# Task:
Search the records for the string "drum" and copy every line in which it appears.

= Beginning of Section =

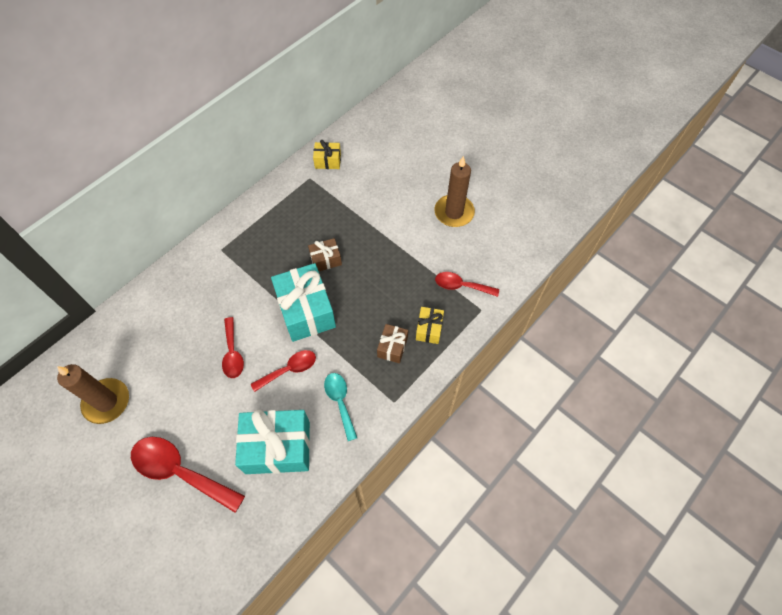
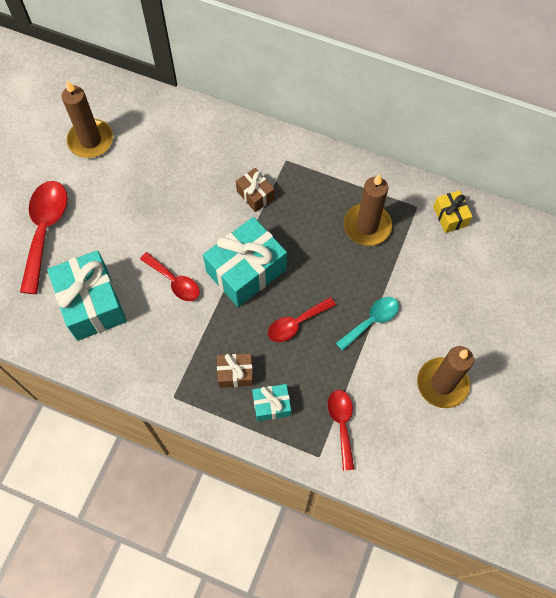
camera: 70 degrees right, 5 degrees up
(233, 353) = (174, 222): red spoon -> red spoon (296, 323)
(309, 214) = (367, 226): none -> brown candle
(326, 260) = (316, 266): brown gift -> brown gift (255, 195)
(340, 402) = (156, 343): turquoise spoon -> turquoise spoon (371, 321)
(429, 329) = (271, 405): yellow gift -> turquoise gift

= End of Section =
= Beginning of Section =

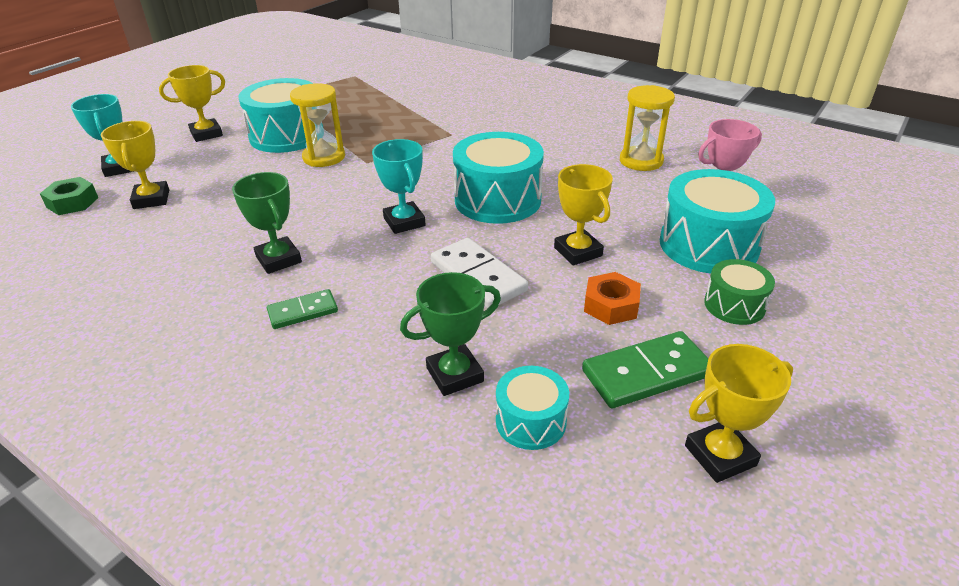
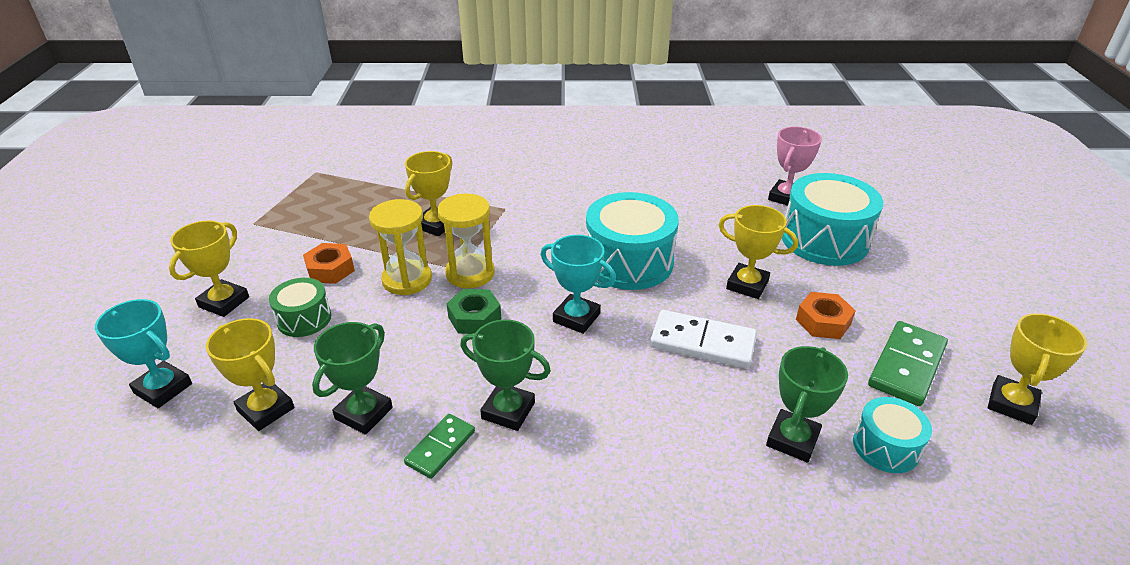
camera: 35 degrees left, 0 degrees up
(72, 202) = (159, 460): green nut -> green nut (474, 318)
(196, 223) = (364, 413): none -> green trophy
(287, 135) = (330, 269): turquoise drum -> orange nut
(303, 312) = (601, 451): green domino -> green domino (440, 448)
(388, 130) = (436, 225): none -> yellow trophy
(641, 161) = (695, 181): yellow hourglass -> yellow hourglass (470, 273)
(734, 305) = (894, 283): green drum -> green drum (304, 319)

= End of Section =

# Expected output:
(287, 135) = (330, 269): turquoise drum -> orange nut
(734, 305) = (894, 283): green drum -> green drum (304, 319)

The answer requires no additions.